Show the lines of the material that contain the word "pink".

[Opening Recorded data section]

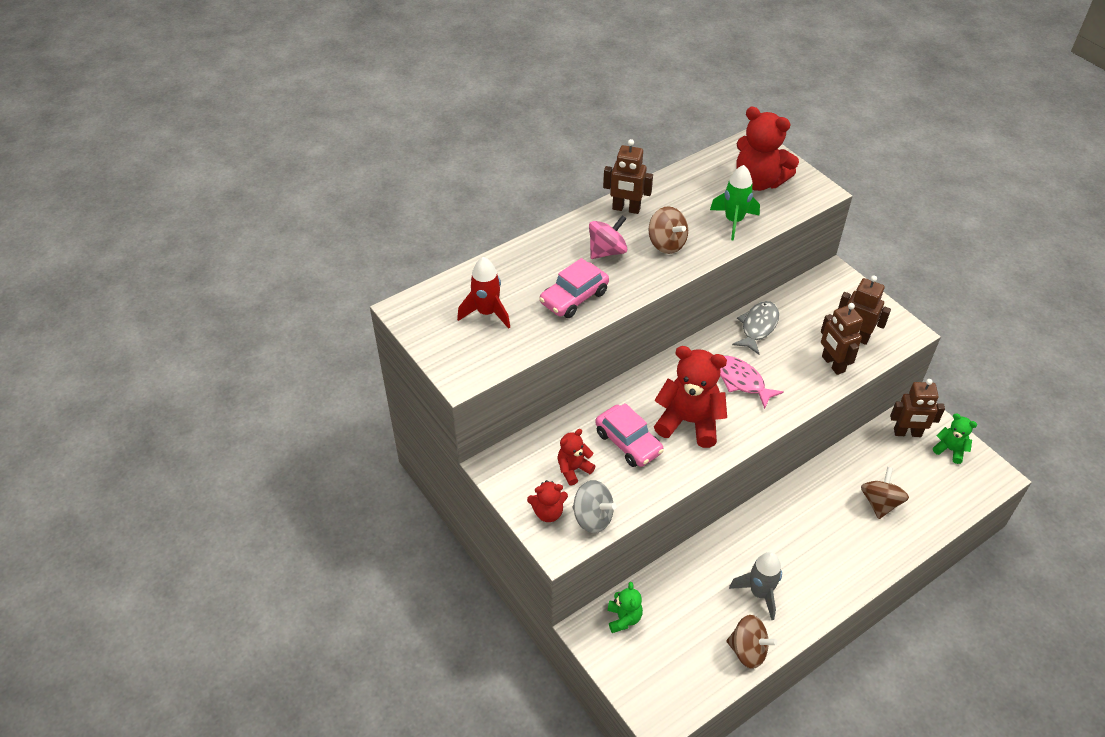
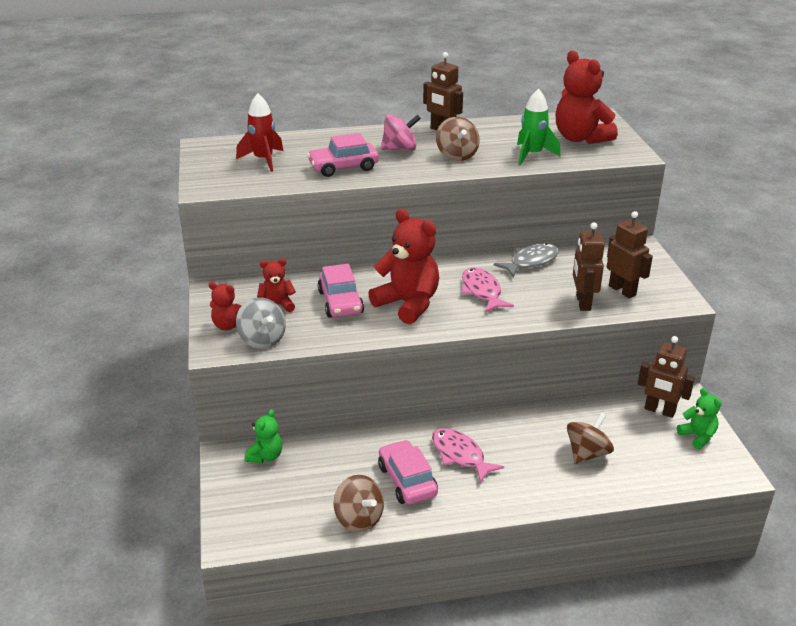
camera: 25 degrees right, 15 degrees down
grey rocket [729,552,782,620] -> pink car [378,440,438,504]
none -> pink fish [432,428,504,483]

[Closing Recorded data section]

Result of this task ->
grey rocket [729,552,782,620] -> pink car [378,440,438,504]
none -> pink fish [432,428,504,483]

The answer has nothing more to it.